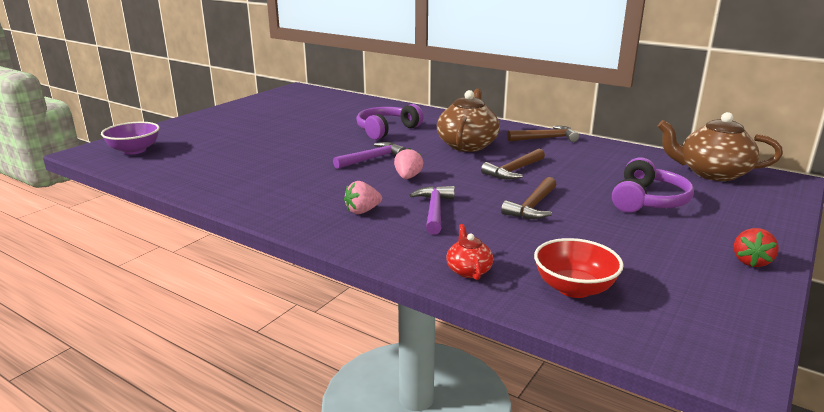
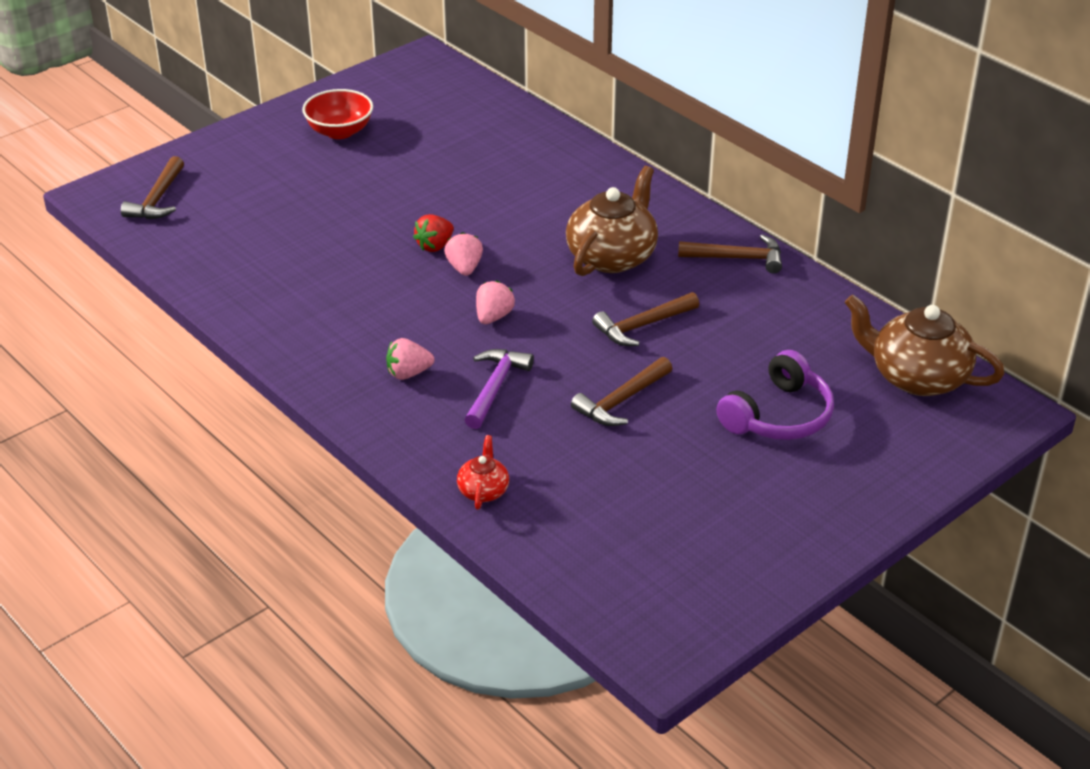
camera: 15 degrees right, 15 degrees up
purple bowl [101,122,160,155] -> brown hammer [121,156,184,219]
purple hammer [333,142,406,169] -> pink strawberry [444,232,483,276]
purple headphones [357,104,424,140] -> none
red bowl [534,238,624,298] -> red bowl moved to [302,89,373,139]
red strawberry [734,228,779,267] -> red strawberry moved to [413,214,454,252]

++++++

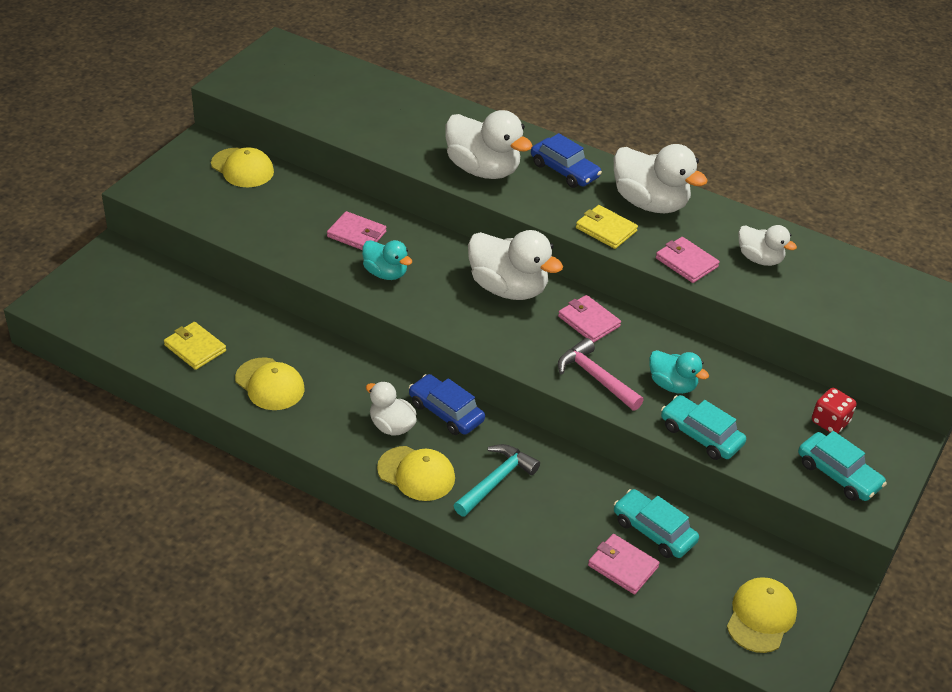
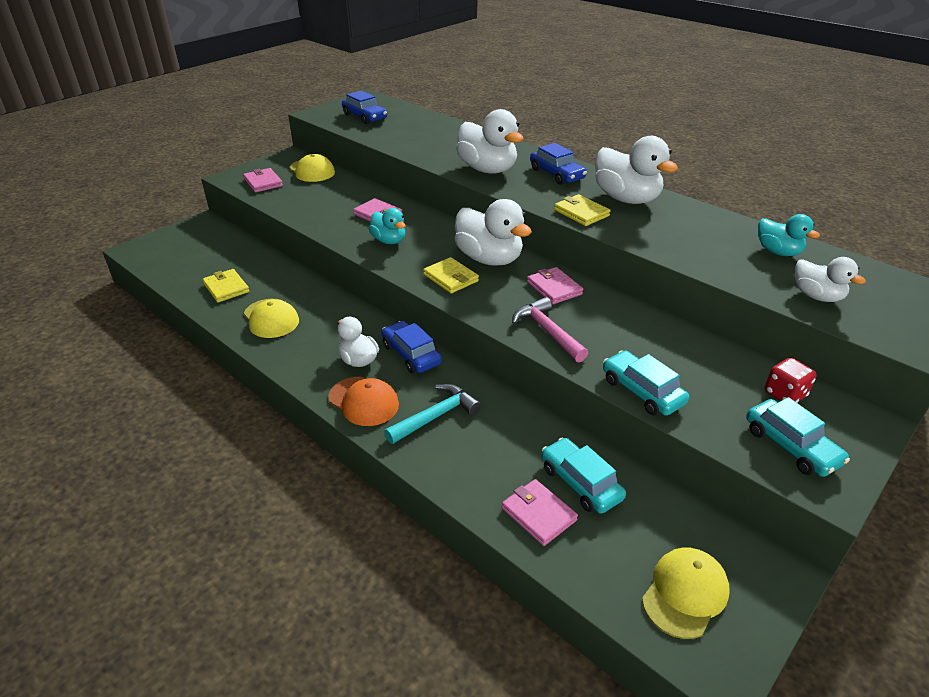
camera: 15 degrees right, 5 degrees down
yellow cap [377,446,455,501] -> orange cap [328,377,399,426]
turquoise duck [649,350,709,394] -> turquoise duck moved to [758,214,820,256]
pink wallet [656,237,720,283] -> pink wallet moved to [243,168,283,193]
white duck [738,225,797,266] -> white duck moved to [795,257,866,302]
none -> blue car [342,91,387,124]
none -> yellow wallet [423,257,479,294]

++++++

Work item. Give back, unchanged, the run of lines in the listing above that begins at the line containing "camera: 15 degrees right, 15 degrees up" and ends at the line containing "red strawberry [734,228,779,267]", both included.

Exercise solution.
camera: 15 degrees right, 15 degrees up
purple bowl [101,122,160,155] -> brown hammer [121,156,184,219]
purple hammer [333,142,406,169] -> pink strawberry [444,232,483,276]
purple headphones [357,104,424,140] -> none
red bowl [534,238,624,298] -> red bowl moved to [302,89,373,139]
red strawberry [734,228,779,267] -> red strawberry moved to [413,214,454,252]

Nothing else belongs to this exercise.